Print the material below line for line, with no changes, and leave the pictures out of your copy.

————————

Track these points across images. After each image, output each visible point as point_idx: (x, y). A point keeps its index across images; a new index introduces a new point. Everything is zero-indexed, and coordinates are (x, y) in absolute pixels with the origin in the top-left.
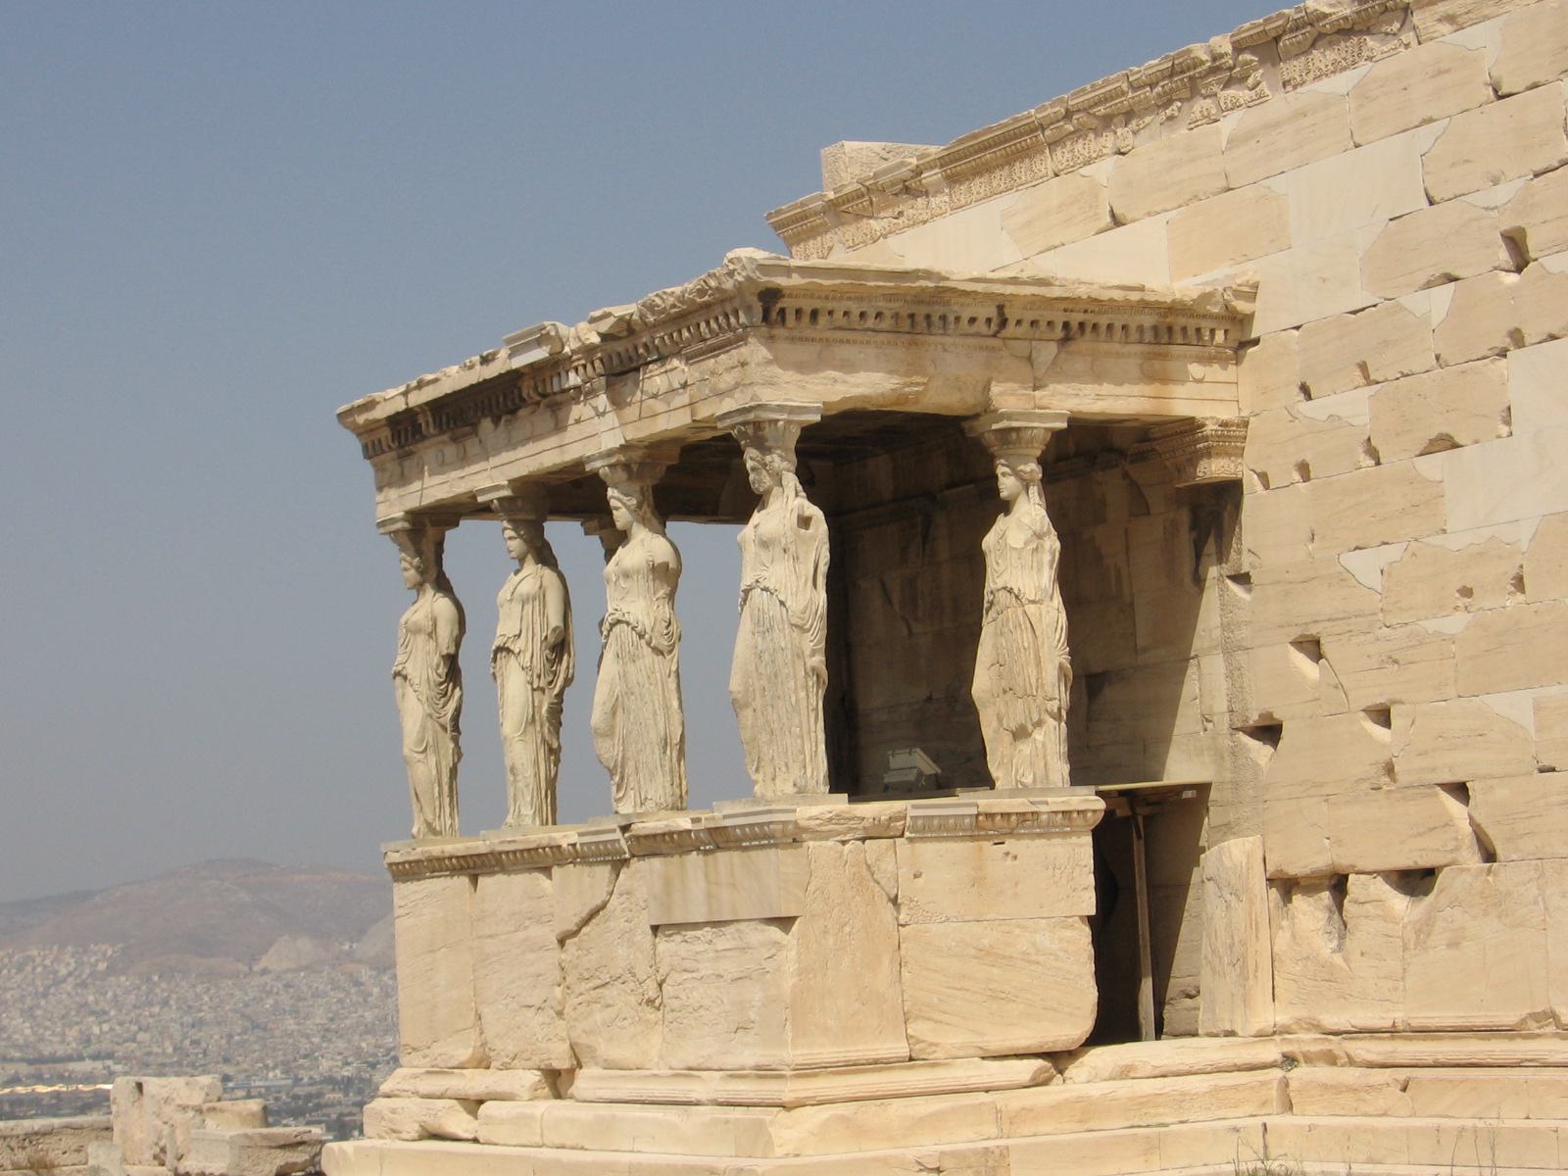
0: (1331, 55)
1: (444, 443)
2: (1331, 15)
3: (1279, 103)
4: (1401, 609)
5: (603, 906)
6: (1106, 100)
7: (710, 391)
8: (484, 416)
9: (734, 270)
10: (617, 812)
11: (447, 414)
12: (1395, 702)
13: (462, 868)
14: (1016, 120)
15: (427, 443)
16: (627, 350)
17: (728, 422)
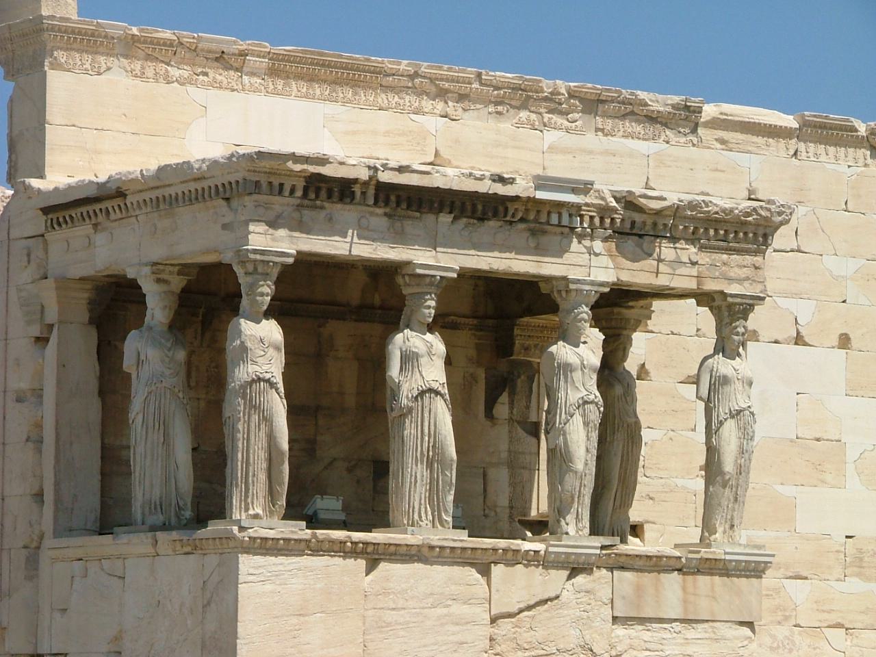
0: (638, 128)
1: (372, 214)
2: (650, 105)
3: (591, 140)
4: (659, 469)
5: (557, 597)
6: (453, 81)
7: (720, 274)
8: (451, 212)
9: (785, 212)
10: (567, 533)
11: (398, 197)
12: (648, 522)
13: (362, 553)
14: (368, 60)
15: (348, 207)
16: (644, 223)
17: (738, 300)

————————

Output of the task:
Track these points across images. After each image, output each visible point as point_idx: (x, y). A point keeps its index across images; a new index introduces a new point. Everything is zero-indexed, and coordinates are (x, y) in absolute pixels with the origin in the top-left.
0: (1331, 55)
1: (444, 443)
2: (1331, 15)
3: (1279, 103)
4: (1401, 609)
5: (603, 906)
6: (1106, 100)
7: (710, 391)
8: (484, 416)
9: (734, 270)
10: (617, 812)
11: (447, 414)
12: (1395, 702)
13: (462, 868)
14: (1016, 120)
15: (427, 443)
16: (627, 350)
17: (728, 422)
0: (638, 128)
1: (372, 214)
2: (650, 105)
3: (591, 140)
4: (659, 469)
5: (557, 597)
6: (453, 81)
7: (720, 274)
8: (451, 212)
9: (785, 212)
10: (567, 533)
11: (398, 197)
12: (648, 522)
13: (362, 553)
14: (368, 60)
15: (348, 207)
16: (644, 223)
17: (738, 300)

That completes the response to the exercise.